> RECORDED INFORMATION
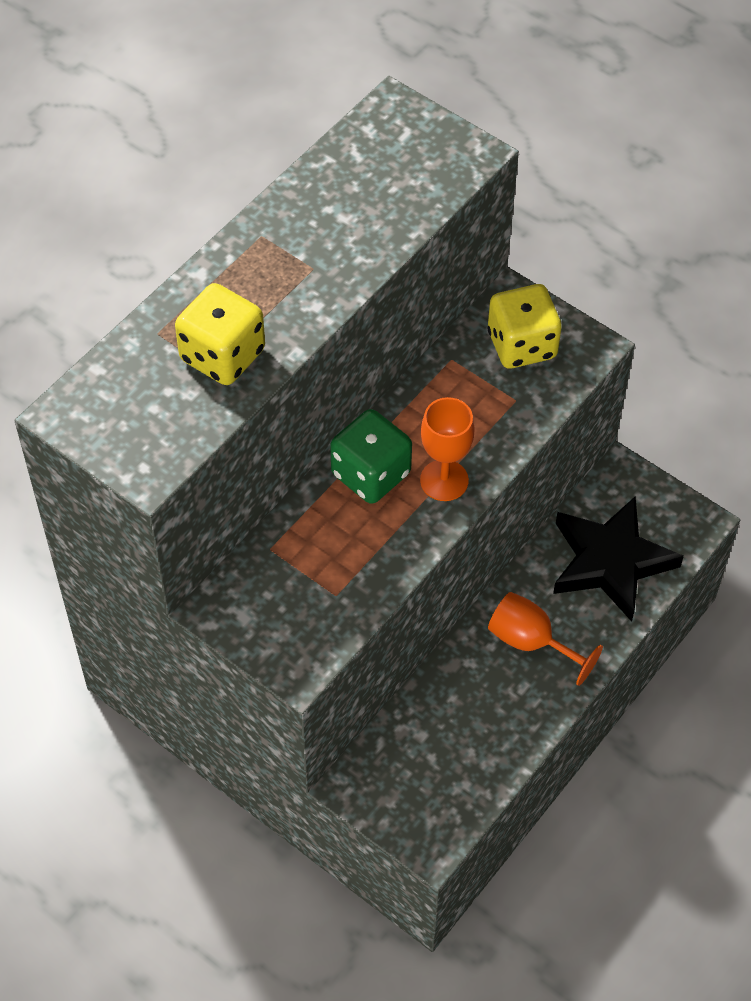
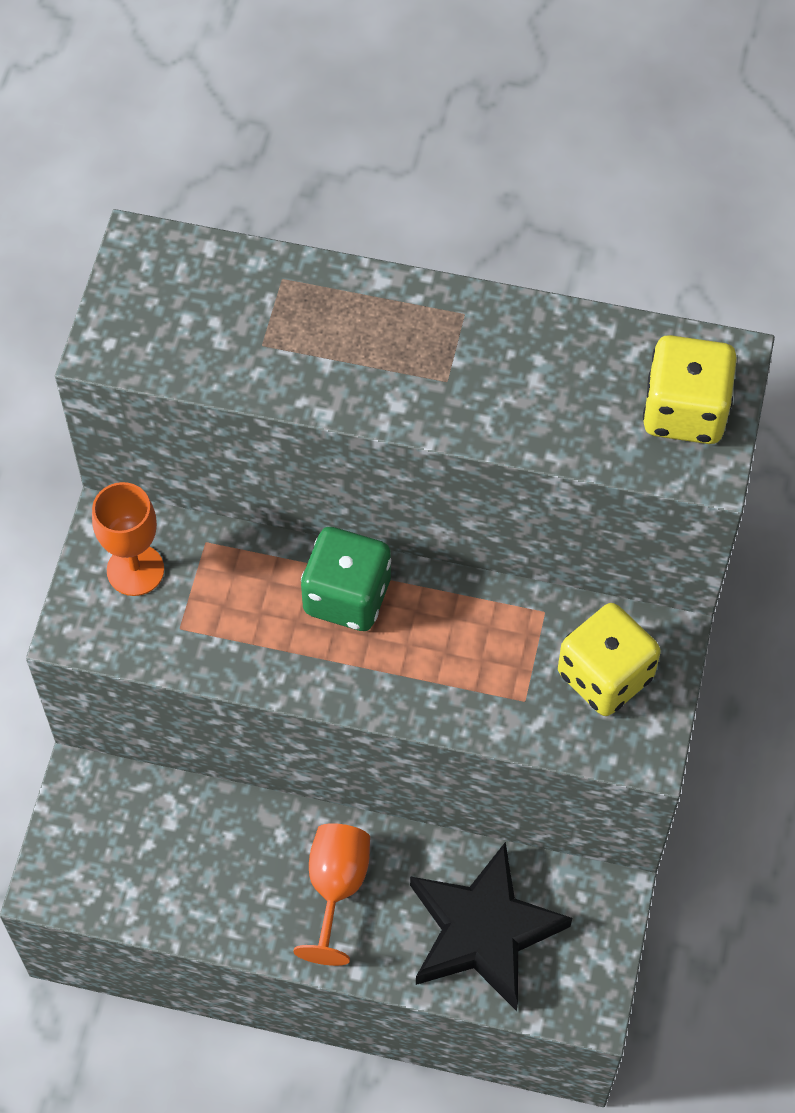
camera: 65 degrees right, 5 degrees up
(222, 355) = (284, 348): yellow dice -> yellow dice (684, 411)
(444, 480) = (376, 671): orange goblet -> orange goblet (135, 570)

> INSTRUCTIONS TO FOLLOW
An exact copy of the material above is required, free of any pictures.

> ANSWER SPACE
camera: 65 degrees right, 5 degrees up
(222, 355) = (284, 348): yellow dice -> yellow dice (684, 411)
(444, 480) = (376, 671): orange goblet -> orange goblet (135, 570)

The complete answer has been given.